===== Data section =====

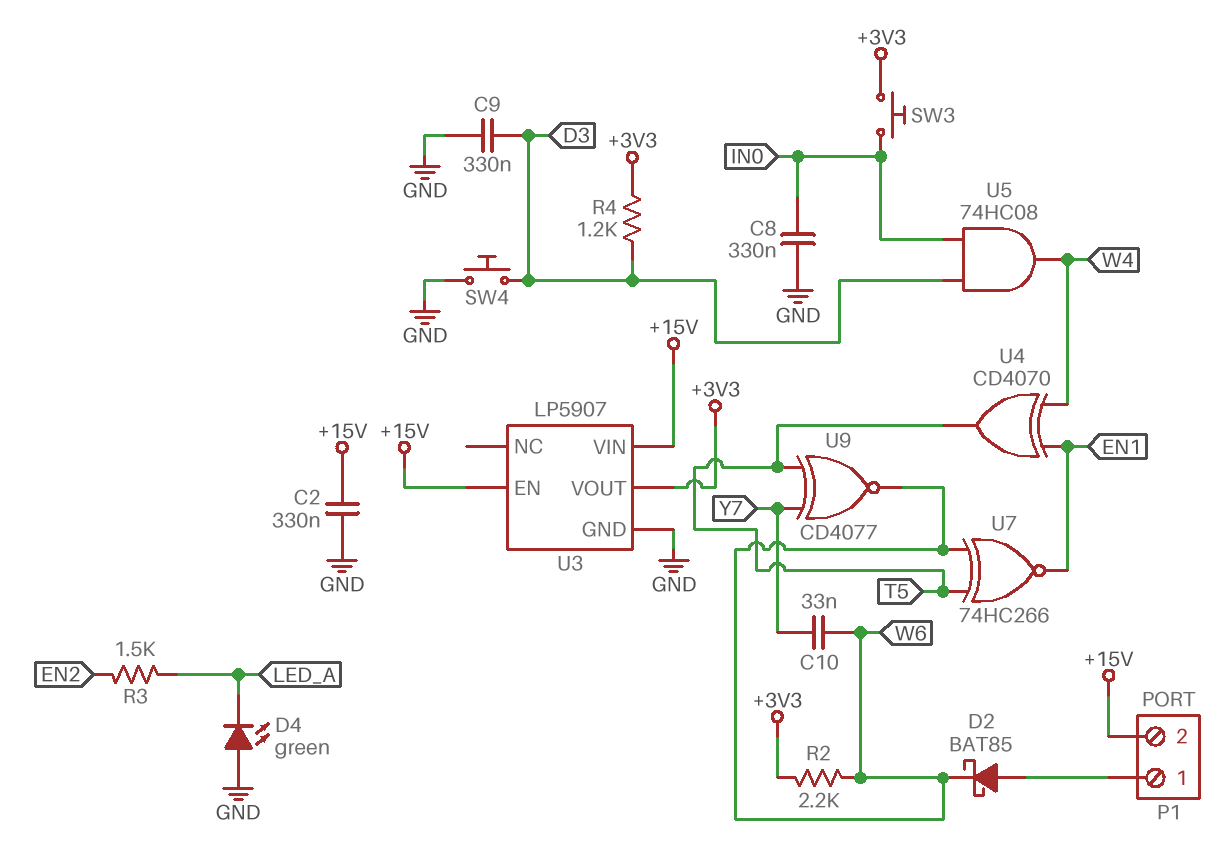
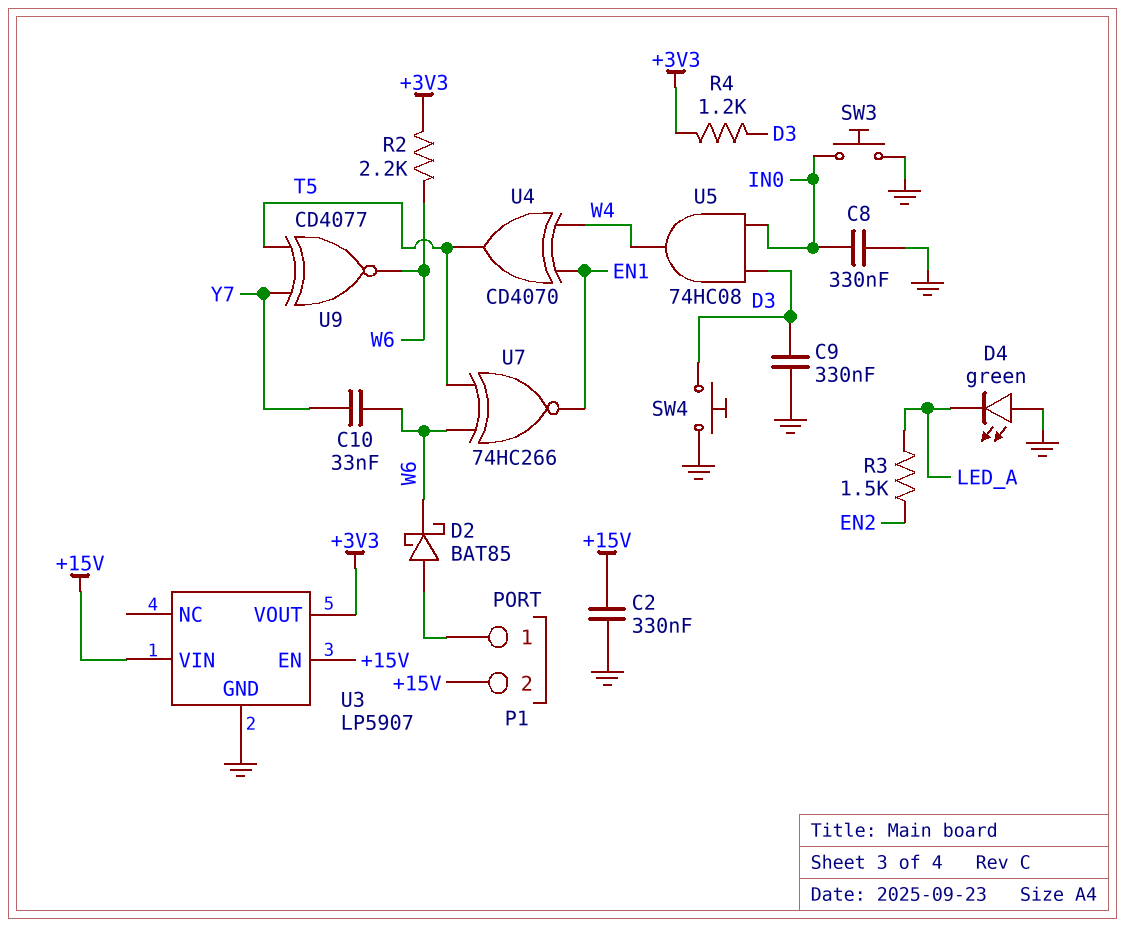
SW3: button (+3V3, IN0) -> button (GND, IN0)

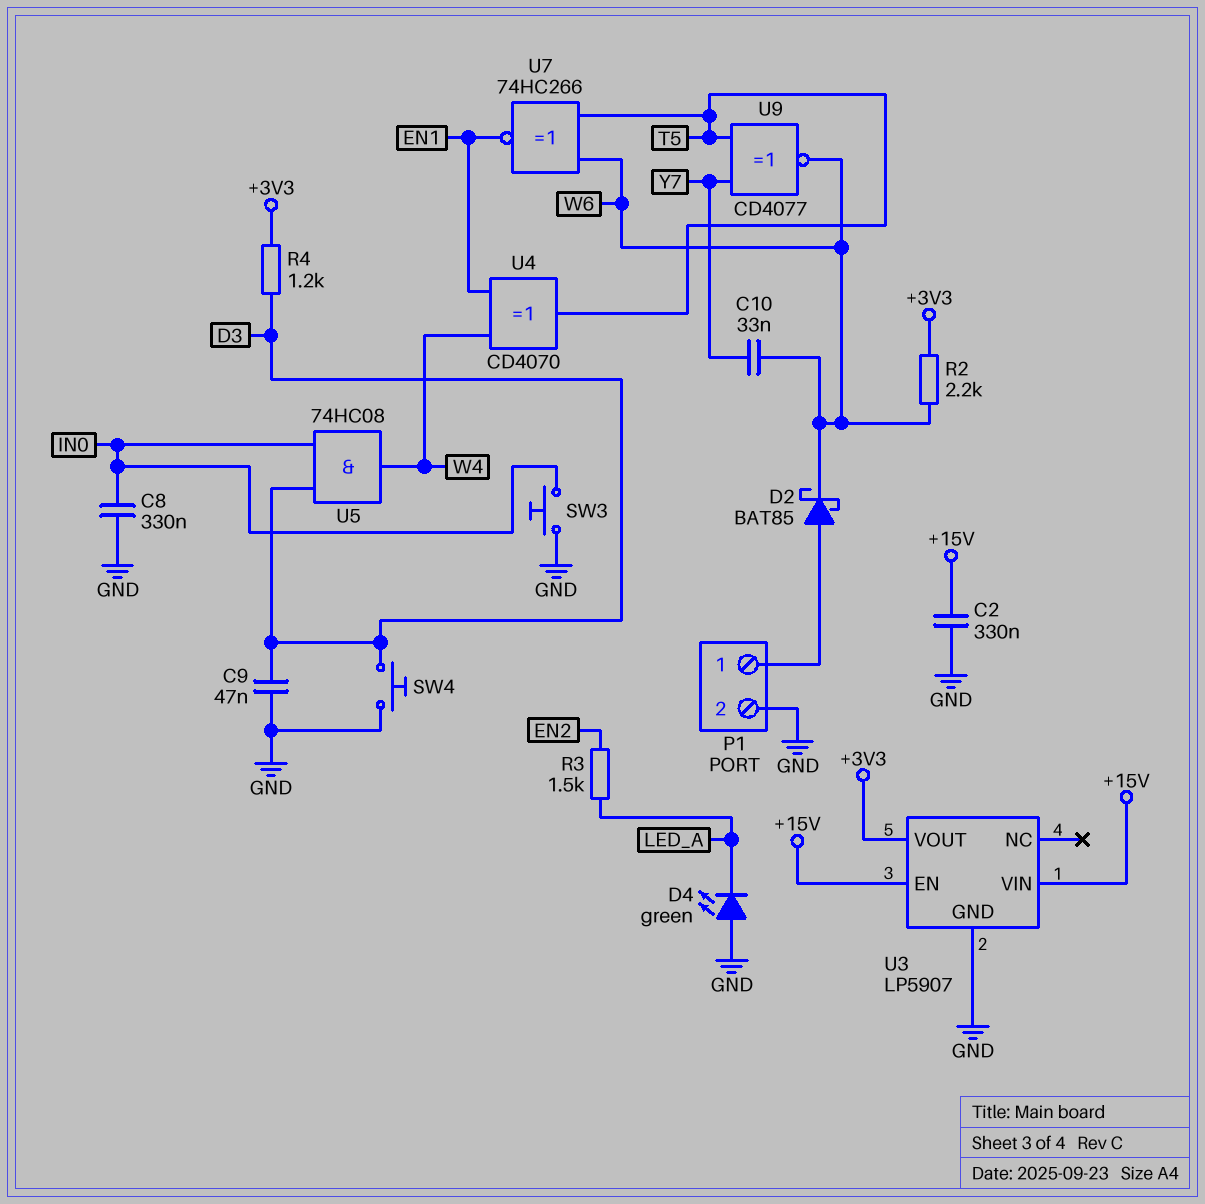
C9: 330nF (D3, GND) -> 47nF (D3, GND)
P1 pin 2: +15V -> GND

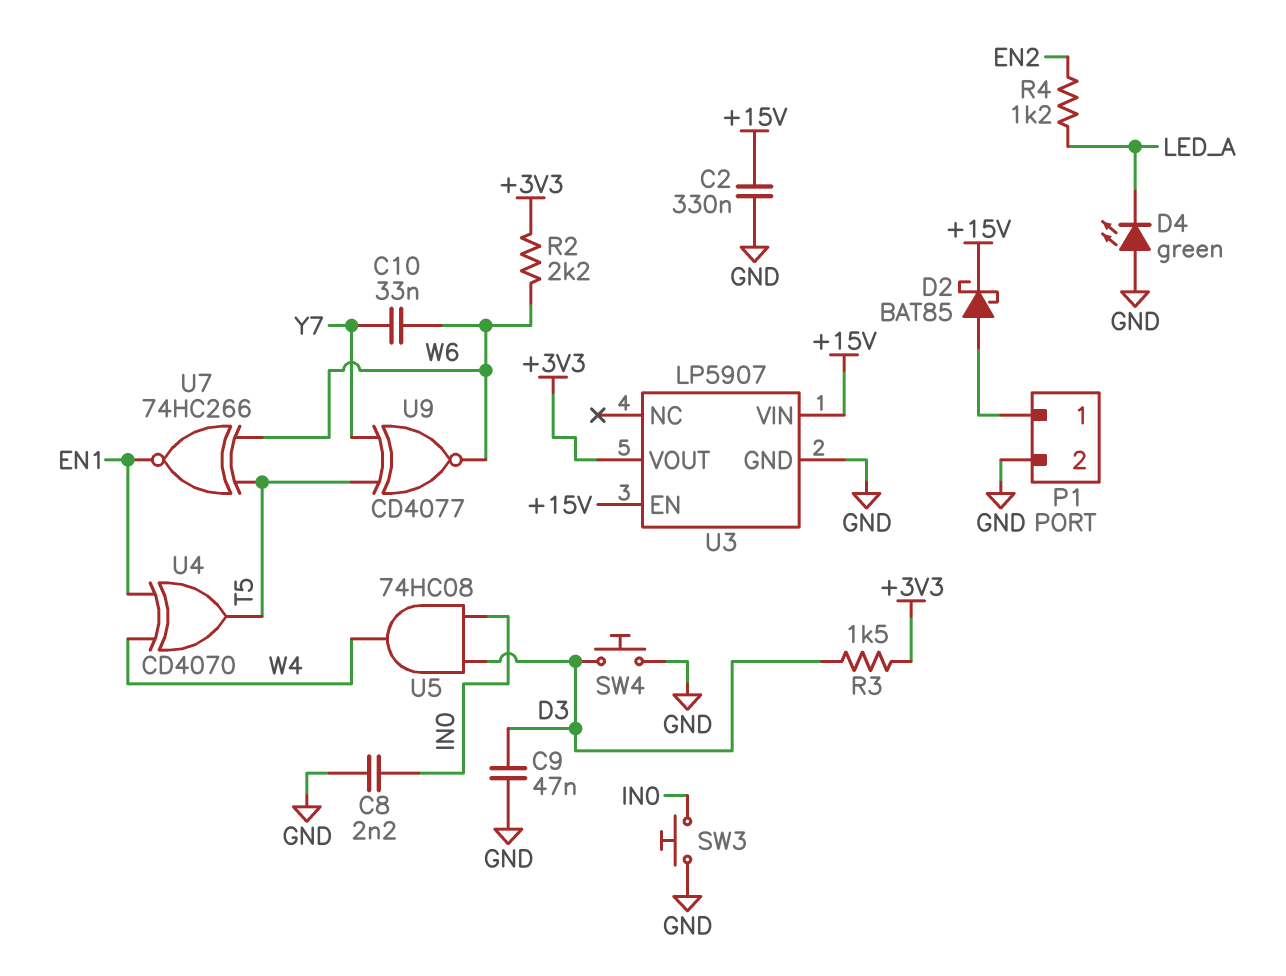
C8: 330nF (GND, IN0) -> 2.2nF (GND, IN0)
D2: schottky BAT85 (A P1/1, K W6) -> schottky BAT85 (A P1/1, K +15V)
R3: 1.5k (EN2, LED_A) -> 1.5k (+3V3, D3)
R4: 1.2k (+3V3, D3) -> 1.2k (EN2, LED_A)

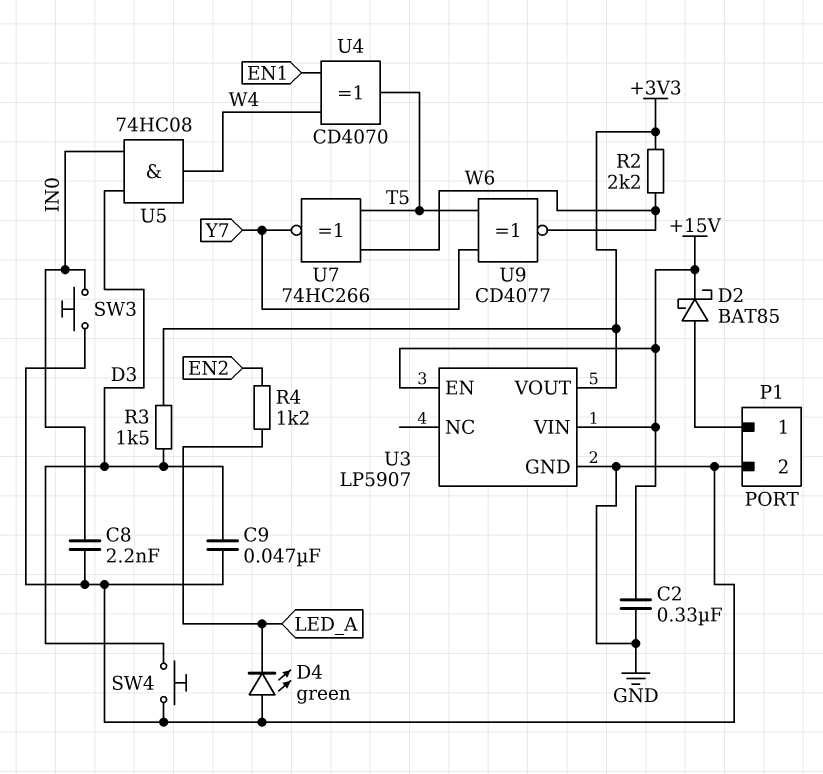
C10: 33nF (W6, Y7) -> none
U7: XNOR 74HC266 (in T5, in W6, out EN1) -> XNOR 74HC266 (in T5, in W6, out Y7)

=====

Exercise goal:
Extract the full listing exactly, with the pictures left out.

Solution:
SW3: button (+3V3, IN0) -> button (GND, IN0)

C9: 330nF (D3, GND) -> 47nF (D3, GND)
P1 pin 2: +15V -> GND

C8: 330nF (GND, IN0) -> 2.2nF (GND, IN0)
D2: schottky BAT85 (A P1/1, K W6) -> schottky BAT85 (A P1/1, K +15V)
R3: 1.5k (EN2, LED_A) -> 1.5k (+3V3, D3)
R4: 1.2k (+3V3, D3) -> 1.2k (EN2, LED_A)

C10: 33nF (W6, Y7) -> none
U7: XNOR 74HC266 (in T5, in W6, out EN1) -> XNOR 74HC266 (in T5, in W6, out Y7)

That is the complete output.